[[ Records for this exercise, beginning ]]
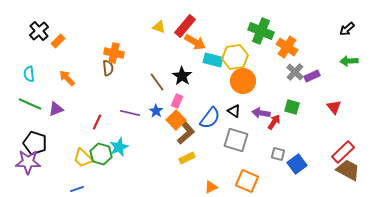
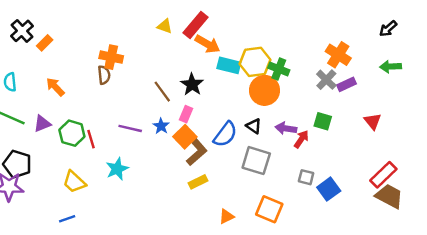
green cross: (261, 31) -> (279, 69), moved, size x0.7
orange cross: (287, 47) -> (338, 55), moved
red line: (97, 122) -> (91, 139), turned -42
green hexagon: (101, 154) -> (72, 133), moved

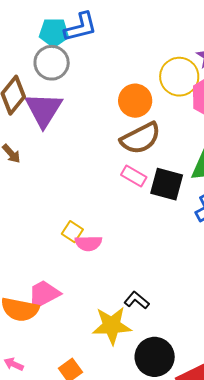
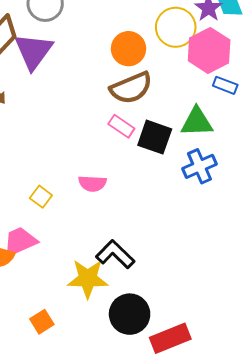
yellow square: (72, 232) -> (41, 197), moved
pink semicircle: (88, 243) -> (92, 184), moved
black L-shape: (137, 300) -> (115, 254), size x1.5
[[ Records for this exercise, end ]]
[[ Records for this exercise, beginning ]]
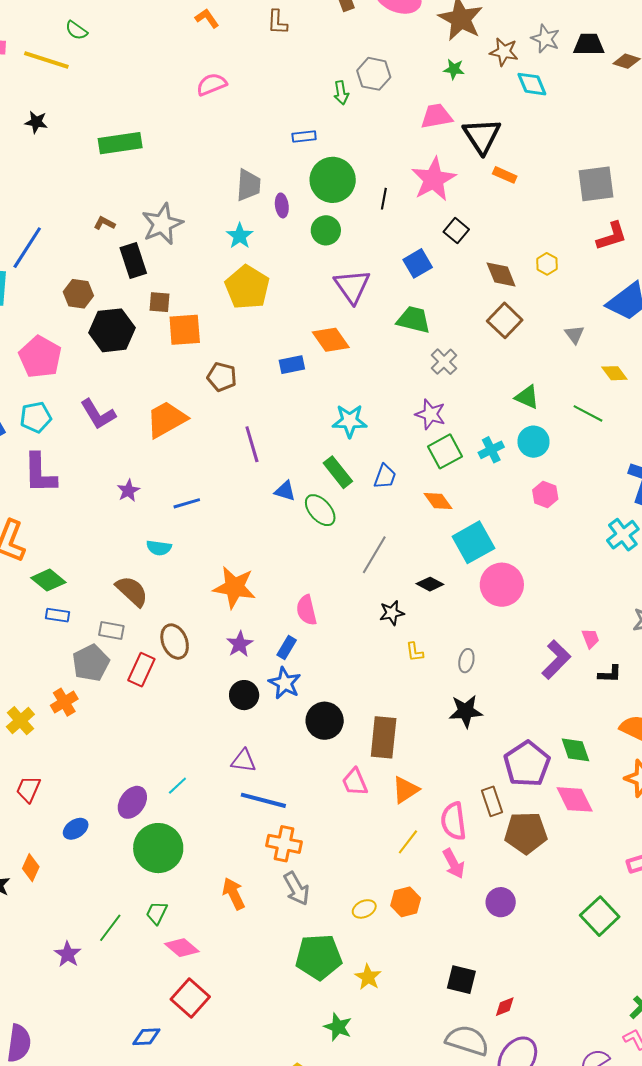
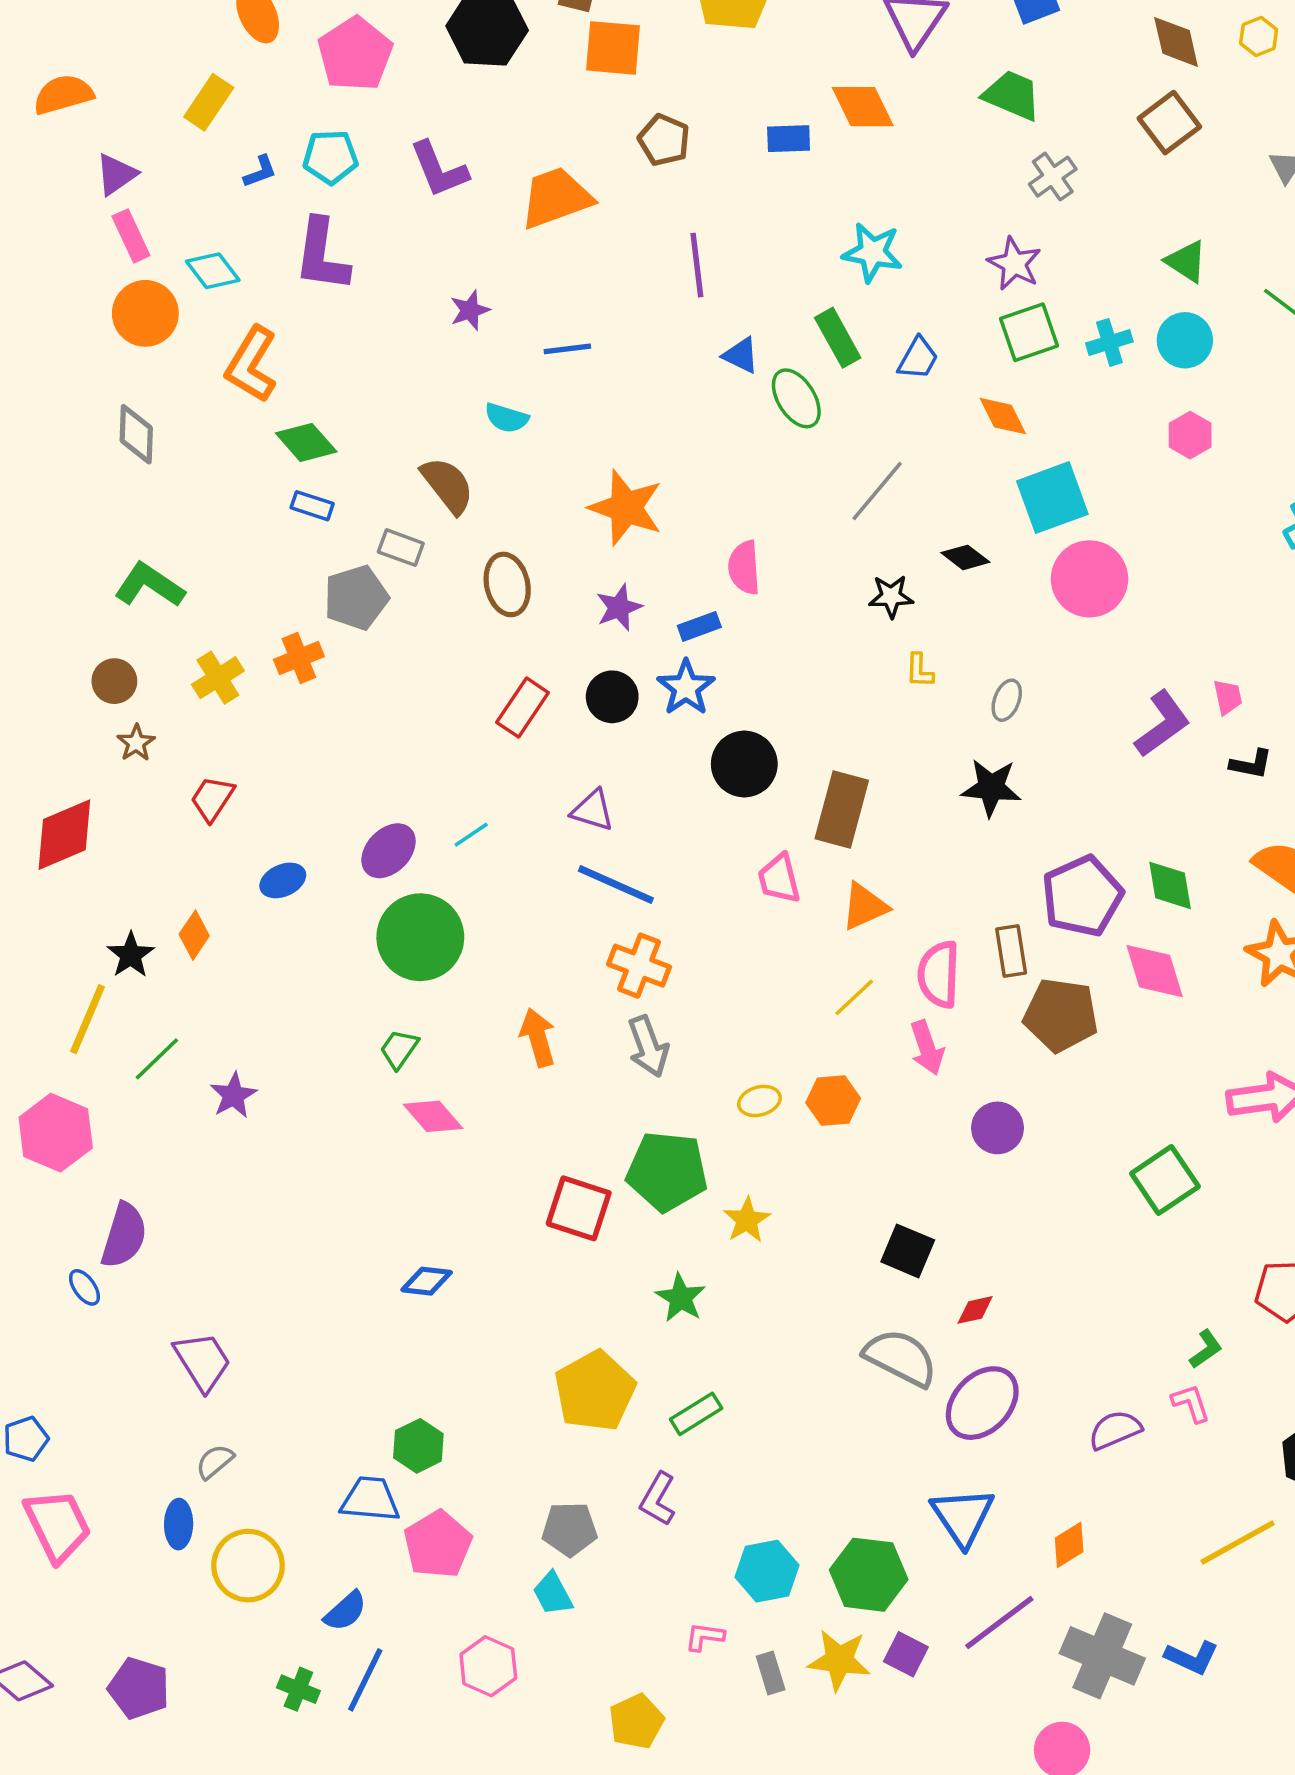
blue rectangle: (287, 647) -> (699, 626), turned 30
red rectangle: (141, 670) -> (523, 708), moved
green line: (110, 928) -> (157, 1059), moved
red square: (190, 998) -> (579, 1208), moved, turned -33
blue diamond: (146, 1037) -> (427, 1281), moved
[[ Records for this exercise, end ]]
## Exercise prompt
Look above for the line with "green cross: (261, 31)" and the line with "black L-shape: (137, 300)". Output those two and everything between them exactly, pictures excluded.

## Exercise solution
green cross: (261, 31) -> (279, 69), moved, size x0.7
orange cross: (287, 47) -> (338, 55), moved
red line: (97, 122) -> (91, 139), turned -42
green hexagon: (101, 154) -> (72, 133), moved

yellow square: (72, 232) -> (41, 197), moved
pink semicircle: (88, 243) -> (92, 184), moved
black L-shape: (137, 300) -> (115, 254), size x1.5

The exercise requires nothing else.